*Task data:*
=== Section Start ===

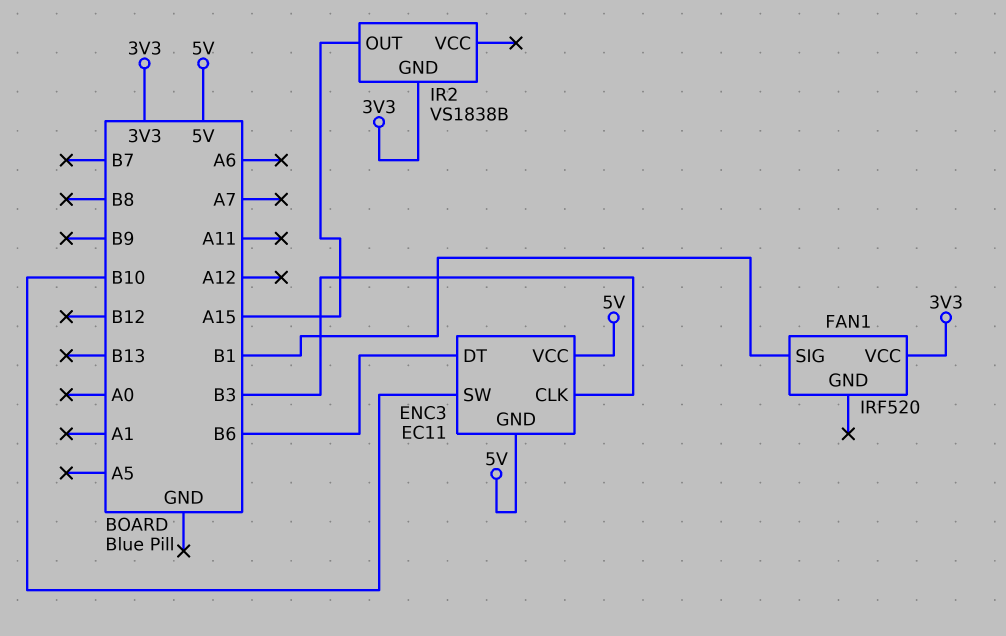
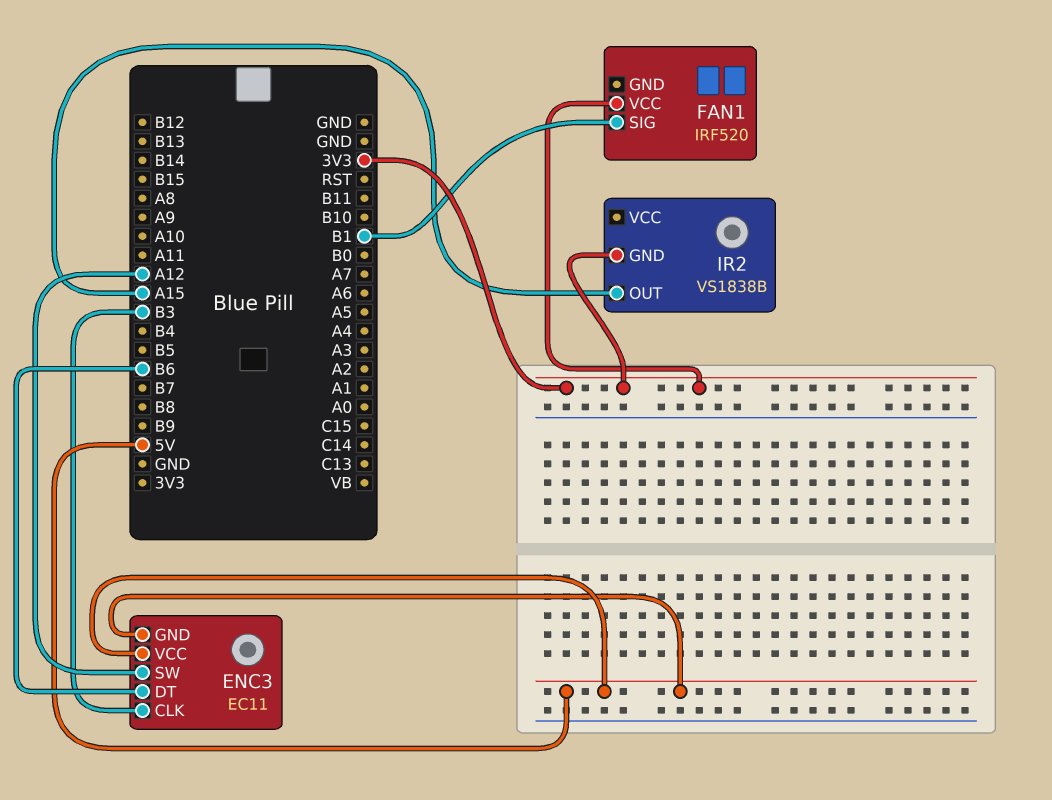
ENC3 pin SW: B10 -> A12

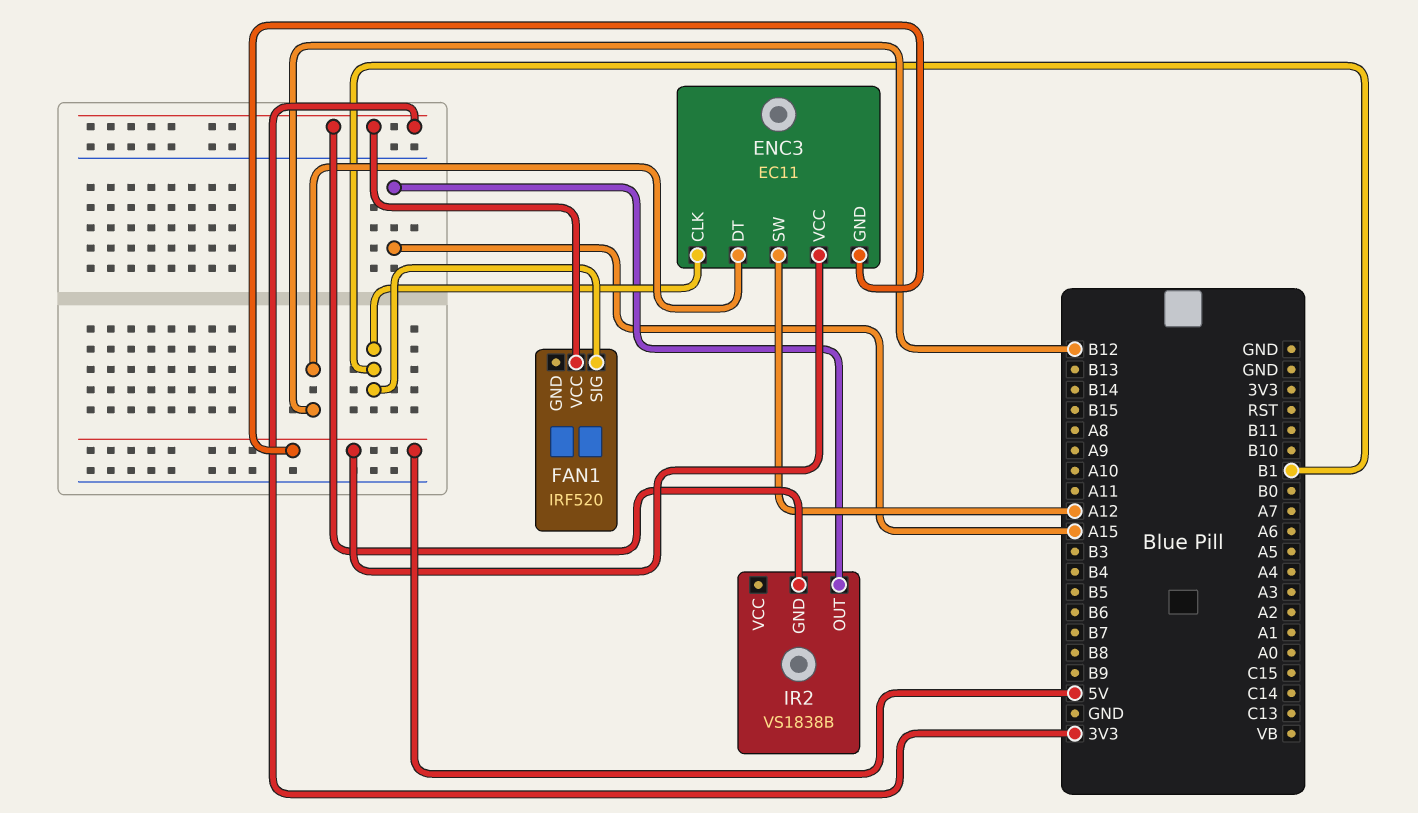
ENC3 pin CLK: B3 -> B1
ENC3 pin DT: B6 -> B12

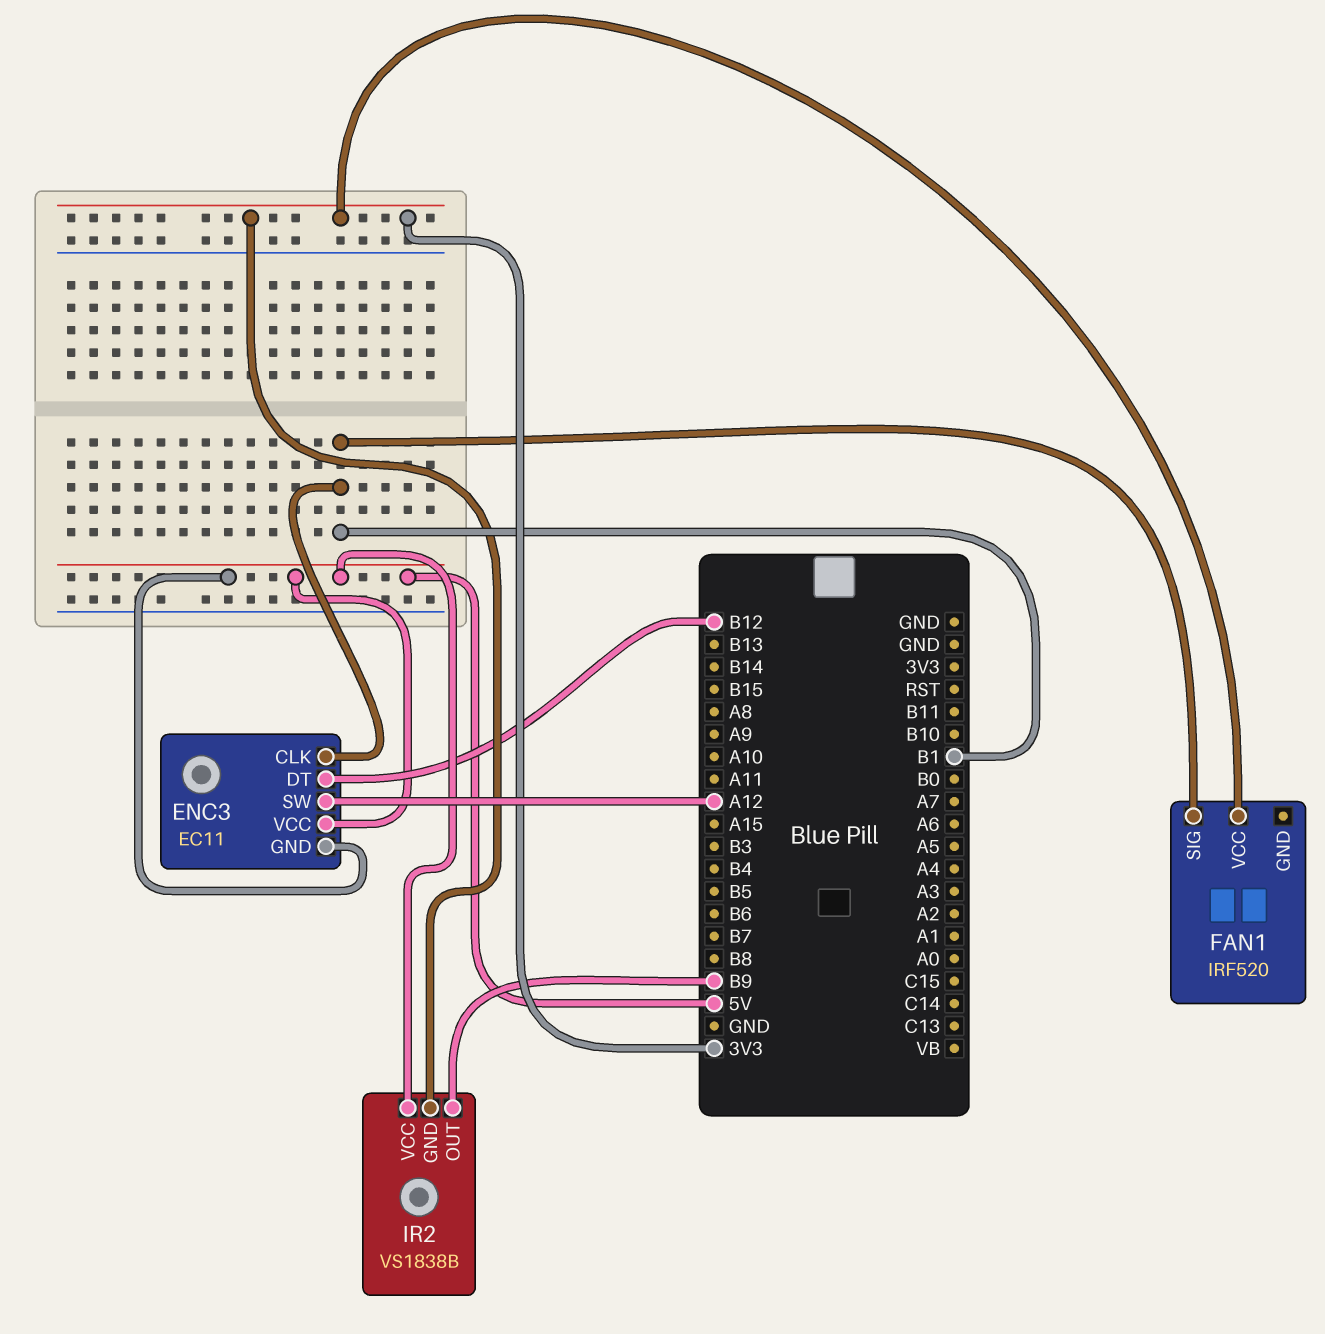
IR2 pin OUT: A15 -> B9
IR2 pin VCC: none -> 5V

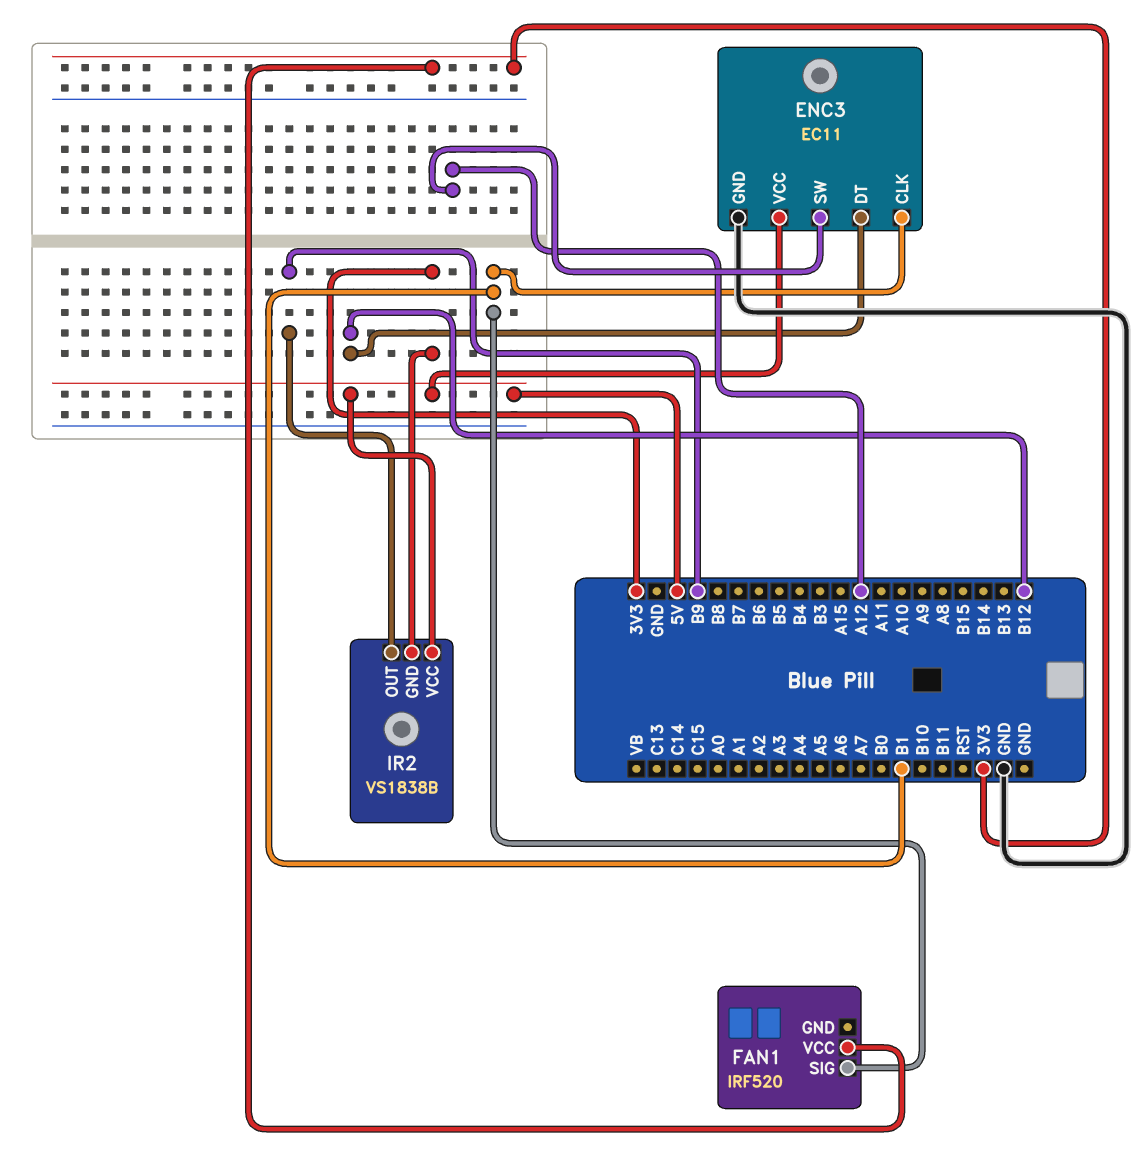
ENC3 pin GND: 5V -> GND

=== Section End ===

Write out the material above precisely, leaving each picture behind.

*Finished task:*
ENC3 pin SW: B10 -> A12

ENC3 pin CLK: B3 -> B1
ENC3 pin DT: B6 -> B12

IR2 pin OUT: A15 -> B9
IR2 pin VCC: none -> 5V

ENC3 pin GND: 5V -> GND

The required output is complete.